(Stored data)
- - - - -

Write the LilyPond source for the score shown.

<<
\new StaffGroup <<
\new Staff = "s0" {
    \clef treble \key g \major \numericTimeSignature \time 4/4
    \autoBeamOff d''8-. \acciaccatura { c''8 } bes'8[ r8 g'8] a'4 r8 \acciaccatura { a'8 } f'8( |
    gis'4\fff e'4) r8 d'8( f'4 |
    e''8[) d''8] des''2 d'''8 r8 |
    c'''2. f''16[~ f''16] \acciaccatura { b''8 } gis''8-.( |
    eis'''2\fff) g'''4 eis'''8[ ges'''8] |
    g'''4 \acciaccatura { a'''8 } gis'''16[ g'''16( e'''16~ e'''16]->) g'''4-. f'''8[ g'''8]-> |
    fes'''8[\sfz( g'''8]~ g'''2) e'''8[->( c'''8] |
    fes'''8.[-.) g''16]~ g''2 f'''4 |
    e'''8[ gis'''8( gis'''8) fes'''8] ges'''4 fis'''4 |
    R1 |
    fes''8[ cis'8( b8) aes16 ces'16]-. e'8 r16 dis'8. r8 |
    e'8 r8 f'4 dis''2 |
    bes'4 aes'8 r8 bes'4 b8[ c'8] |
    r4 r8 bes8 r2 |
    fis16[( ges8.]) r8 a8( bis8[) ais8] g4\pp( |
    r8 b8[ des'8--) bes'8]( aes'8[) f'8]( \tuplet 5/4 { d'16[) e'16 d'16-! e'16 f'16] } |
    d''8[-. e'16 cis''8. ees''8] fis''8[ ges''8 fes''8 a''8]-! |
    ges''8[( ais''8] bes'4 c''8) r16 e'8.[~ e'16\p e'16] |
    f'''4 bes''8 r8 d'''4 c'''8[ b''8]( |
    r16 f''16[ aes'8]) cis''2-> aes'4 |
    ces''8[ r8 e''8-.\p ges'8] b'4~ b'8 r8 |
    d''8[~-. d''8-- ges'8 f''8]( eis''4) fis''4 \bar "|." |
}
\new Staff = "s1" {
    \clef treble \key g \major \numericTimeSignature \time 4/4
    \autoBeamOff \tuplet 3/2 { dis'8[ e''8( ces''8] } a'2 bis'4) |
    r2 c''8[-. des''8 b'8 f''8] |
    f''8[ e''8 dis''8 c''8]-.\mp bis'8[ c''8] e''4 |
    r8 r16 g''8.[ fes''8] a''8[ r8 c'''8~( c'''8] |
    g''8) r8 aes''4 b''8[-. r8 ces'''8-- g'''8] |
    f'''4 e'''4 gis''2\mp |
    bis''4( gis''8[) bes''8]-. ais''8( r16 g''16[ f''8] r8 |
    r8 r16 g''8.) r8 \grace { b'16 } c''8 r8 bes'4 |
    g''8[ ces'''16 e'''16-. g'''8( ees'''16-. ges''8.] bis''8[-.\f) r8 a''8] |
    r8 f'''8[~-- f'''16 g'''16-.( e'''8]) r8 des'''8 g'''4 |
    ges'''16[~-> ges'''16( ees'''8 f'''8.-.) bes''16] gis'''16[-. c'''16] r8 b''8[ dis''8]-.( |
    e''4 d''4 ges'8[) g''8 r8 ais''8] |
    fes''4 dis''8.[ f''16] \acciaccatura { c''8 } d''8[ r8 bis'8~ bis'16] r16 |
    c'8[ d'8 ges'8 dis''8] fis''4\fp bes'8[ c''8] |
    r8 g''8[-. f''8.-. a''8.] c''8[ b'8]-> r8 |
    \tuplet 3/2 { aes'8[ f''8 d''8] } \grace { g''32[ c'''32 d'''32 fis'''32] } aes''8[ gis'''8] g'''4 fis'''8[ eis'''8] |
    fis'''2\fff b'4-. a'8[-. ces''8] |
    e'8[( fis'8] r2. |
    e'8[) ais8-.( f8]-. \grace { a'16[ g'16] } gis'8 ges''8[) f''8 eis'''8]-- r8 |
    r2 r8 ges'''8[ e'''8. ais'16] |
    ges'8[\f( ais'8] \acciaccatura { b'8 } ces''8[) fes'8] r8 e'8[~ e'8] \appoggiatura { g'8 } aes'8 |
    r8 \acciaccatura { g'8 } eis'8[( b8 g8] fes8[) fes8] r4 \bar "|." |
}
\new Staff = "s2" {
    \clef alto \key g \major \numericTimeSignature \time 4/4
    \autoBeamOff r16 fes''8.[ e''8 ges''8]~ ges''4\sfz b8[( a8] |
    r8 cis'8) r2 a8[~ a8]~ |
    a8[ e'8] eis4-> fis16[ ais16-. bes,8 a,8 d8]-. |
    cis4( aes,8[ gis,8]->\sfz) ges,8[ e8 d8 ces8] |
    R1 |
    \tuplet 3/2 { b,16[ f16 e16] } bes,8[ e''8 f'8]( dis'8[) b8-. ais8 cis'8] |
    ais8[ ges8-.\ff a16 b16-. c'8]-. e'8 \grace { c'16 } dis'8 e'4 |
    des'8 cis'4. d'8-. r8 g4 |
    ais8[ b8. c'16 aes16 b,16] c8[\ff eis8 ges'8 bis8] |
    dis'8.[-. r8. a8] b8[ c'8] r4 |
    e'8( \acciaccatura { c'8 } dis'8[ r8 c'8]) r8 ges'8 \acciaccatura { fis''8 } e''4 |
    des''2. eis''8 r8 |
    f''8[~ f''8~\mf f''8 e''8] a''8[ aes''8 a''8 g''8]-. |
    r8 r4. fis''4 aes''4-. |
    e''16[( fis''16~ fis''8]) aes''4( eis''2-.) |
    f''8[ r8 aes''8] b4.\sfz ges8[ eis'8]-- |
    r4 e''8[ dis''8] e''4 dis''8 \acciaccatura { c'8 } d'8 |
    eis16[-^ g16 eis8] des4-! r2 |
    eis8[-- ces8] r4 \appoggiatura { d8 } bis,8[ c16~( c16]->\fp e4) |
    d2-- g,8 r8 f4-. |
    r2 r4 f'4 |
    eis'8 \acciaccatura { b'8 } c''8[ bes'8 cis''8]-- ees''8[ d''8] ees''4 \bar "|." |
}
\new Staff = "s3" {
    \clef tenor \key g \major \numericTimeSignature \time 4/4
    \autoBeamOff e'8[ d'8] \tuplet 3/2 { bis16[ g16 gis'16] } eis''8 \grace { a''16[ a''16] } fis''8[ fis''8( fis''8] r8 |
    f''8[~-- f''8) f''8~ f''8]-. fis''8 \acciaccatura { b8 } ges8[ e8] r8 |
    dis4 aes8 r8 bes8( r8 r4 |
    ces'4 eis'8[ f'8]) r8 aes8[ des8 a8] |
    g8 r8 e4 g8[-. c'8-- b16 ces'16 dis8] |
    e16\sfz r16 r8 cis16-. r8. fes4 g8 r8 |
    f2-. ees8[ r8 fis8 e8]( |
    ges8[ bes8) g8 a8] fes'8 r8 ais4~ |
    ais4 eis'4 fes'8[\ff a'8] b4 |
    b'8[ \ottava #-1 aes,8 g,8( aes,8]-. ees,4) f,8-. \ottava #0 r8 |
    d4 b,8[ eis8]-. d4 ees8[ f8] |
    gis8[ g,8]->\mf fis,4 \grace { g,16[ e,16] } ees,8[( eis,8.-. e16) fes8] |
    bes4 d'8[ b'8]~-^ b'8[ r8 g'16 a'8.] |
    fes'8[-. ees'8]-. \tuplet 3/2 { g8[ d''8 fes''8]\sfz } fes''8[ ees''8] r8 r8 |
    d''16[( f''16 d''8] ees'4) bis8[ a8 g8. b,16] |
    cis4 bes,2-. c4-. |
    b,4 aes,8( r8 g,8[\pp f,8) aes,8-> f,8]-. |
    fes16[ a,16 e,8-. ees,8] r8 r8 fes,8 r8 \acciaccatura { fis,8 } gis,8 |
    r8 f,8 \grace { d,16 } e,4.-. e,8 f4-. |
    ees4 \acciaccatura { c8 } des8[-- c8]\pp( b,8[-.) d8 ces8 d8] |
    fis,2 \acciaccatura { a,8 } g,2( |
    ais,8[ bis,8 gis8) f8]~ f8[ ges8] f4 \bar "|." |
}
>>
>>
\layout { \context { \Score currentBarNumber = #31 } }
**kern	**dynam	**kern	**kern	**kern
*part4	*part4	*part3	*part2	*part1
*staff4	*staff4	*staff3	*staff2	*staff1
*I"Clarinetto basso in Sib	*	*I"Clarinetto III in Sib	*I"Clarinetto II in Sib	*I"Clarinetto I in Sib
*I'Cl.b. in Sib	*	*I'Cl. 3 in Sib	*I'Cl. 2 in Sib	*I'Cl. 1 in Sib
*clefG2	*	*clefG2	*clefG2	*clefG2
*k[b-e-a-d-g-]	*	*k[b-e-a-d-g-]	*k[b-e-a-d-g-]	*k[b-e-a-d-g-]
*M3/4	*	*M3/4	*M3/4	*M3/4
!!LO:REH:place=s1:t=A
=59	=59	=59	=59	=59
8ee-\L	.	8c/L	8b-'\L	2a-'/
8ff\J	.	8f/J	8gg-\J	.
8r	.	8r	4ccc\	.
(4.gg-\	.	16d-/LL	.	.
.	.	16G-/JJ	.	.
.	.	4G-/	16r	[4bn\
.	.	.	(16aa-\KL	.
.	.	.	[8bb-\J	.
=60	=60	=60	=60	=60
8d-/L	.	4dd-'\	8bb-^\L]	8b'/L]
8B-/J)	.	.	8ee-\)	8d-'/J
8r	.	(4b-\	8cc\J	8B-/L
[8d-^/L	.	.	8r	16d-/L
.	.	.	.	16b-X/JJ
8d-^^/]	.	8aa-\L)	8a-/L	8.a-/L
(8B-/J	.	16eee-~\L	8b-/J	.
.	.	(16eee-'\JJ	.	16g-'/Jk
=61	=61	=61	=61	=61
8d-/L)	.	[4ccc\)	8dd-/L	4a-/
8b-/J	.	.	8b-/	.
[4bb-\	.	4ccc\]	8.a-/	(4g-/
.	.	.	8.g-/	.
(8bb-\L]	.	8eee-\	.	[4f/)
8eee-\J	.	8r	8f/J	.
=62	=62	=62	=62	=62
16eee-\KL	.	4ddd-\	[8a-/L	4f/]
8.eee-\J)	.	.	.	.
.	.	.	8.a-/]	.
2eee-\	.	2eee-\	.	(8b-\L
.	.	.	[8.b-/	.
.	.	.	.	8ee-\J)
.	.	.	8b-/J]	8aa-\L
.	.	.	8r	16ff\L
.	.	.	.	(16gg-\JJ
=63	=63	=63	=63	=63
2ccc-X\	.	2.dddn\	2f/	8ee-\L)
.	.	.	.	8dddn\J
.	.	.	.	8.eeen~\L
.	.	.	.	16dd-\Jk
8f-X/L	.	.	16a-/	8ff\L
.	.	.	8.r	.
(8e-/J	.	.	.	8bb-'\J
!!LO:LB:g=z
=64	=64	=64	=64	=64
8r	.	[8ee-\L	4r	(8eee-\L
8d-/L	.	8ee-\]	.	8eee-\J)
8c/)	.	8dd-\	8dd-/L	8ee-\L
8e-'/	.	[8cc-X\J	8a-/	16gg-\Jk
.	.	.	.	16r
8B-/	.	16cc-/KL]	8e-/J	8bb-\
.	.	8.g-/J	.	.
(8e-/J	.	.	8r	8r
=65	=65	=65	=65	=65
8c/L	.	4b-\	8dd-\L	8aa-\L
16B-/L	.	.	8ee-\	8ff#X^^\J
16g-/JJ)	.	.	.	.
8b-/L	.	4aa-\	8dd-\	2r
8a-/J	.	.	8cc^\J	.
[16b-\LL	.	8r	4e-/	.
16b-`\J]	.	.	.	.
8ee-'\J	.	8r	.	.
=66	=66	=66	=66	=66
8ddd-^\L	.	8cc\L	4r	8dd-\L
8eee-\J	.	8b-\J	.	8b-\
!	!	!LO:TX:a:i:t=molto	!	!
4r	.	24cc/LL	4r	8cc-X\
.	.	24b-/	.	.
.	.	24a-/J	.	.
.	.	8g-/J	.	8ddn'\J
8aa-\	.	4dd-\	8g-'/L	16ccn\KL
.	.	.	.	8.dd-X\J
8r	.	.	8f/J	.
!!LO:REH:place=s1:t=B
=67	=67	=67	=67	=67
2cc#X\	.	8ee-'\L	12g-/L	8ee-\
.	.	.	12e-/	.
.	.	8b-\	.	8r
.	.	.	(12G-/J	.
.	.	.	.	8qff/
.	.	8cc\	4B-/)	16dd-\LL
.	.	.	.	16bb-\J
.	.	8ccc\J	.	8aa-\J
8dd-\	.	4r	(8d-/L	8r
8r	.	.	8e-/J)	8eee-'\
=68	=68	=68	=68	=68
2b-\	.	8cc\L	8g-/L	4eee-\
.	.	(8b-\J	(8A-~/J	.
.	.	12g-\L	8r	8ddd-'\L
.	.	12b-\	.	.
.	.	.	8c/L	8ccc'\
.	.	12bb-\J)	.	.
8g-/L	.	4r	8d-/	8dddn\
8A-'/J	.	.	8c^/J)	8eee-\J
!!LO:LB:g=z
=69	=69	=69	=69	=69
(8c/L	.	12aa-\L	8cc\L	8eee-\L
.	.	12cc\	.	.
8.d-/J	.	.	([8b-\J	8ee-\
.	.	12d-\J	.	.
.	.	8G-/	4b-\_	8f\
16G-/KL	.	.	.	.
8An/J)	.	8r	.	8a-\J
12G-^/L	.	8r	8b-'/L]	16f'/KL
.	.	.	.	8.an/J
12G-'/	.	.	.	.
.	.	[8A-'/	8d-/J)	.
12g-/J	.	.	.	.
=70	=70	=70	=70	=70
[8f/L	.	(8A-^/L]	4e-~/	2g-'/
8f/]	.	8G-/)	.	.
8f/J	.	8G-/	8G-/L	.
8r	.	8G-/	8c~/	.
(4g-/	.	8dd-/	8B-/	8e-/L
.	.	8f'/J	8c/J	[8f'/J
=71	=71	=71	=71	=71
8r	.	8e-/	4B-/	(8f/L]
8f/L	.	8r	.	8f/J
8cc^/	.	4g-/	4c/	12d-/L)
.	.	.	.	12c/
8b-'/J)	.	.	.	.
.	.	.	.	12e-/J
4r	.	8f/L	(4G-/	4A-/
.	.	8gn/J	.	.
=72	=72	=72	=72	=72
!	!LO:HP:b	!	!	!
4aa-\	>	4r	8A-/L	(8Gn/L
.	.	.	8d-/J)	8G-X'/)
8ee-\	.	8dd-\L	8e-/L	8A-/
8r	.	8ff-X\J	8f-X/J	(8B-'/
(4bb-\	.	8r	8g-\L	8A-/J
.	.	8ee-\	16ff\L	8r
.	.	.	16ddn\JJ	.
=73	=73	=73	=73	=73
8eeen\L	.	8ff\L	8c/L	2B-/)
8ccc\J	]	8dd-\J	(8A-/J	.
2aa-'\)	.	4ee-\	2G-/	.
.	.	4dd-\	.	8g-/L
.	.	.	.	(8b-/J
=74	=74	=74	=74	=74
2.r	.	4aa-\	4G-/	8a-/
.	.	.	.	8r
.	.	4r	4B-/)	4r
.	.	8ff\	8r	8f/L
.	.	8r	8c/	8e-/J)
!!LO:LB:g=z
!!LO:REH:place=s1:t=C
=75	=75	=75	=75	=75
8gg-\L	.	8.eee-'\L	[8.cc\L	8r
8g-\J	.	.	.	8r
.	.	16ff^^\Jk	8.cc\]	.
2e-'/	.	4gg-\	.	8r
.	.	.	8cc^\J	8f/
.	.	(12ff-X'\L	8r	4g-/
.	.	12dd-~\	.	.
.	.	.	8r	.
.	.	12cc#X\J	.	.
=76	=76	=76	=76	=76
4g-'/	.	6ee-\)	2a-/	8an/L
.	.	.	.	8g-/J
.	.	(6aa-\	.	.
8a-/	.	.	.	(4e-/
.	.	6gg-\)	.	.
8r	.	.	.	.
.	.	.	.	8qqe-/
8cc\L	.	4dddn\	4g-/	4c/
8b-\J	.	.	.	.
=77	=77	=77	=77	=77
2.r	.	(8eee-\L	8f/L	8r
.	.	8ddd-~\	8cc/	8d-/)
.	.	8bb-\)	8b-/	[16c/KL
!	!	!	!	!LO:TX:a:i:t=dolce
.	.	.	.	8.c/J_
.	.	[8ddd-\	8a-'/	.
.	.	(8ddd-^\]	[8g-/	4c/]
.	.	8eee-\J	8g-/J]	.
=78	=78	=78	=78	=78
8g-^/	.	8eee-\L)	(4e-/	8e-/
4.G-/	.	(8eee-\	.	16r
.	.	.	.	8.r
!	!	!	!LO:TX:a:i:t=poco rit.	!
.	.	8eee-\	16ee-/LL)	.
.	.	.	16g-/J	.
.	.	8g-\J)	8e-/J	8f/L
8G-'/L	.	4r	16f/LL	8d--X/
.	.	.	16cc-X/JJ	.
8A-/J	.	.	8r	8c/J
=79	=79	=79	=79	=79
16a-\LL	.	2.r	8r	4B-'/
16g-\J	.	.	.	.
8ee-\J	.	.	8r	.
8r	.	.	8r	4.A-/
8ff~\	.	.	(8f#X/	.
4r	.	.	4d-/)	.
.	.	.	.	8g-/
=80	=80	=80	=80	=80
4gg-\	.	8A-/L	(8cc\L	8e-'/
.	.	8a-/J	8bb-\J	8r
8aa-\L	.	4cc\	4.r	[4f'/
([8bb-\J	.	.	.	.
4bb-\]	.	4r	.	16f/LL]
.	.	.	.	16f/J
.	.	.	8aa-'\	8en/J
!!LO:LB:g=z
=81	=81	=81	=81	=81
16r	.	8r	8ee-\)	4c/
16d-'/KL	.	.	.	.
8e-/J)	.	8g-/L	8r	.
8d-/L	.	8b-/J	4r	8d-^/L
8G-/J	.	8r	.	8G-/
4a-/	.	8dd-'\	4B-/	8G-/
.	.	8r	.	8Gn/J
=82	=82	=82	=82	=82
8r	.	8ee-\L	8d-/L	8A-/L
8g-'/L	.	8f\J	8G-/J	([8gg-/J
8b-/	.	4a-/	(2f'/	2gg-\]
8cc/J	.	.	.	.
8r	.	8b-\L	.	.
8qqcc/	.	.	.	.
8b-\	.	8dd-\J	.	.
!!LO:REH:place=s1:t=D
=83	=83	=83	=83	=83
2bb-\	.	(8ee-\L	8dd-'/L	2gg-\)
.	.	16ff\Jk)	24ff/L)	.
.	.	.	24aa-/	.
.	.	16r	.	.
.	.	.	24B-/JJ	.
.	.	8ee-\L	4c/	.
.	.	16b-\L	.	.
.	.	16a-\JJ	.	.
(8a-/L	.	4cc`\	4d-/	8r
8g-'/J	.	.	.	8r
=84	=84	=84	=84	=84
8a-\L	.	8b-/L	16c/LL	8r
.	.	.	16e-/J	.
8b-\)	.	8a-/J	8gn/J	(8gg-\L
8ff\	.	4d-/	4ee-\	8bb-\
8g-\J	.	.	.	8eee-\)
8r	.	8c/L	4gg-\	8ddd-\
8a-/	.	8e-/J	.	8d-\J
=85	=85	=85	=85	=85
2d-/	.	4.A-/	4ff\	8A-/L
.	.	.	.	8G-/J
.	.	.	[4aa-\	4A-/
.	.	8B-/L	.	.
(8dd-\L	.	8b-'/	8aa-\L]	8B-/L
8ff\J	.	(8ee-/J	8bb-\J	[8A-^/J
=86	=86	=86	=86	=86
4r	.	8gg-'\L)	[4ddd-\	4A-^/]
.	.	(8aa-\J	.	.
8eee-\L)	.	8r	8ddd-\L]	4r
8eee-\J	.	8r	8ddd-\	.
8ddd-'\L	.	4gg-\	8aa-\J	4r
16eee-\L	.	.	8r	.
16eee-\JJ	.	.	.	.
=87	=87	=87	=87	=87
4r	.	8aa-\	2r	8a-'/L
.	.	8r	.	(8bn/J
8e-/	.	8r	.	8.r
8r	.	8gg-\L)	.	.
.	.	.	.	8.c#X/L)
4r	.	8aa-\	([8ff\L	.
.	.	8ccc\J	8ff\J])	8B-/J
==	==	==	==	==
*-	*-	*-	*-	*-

- - - - -

Could you show every line in the entries above that contains the string "numericTimeSignature"?

    \clef treble \key g \major \numericTimeSignature \time 4/4
    \clef treble \key g \major \numericTimeSignature \time 4/4
    \clef alto \key g \major \numericTimeSignature \time 4/4
    \clef tenor \key g \major \numericTimeSignature \time 4/4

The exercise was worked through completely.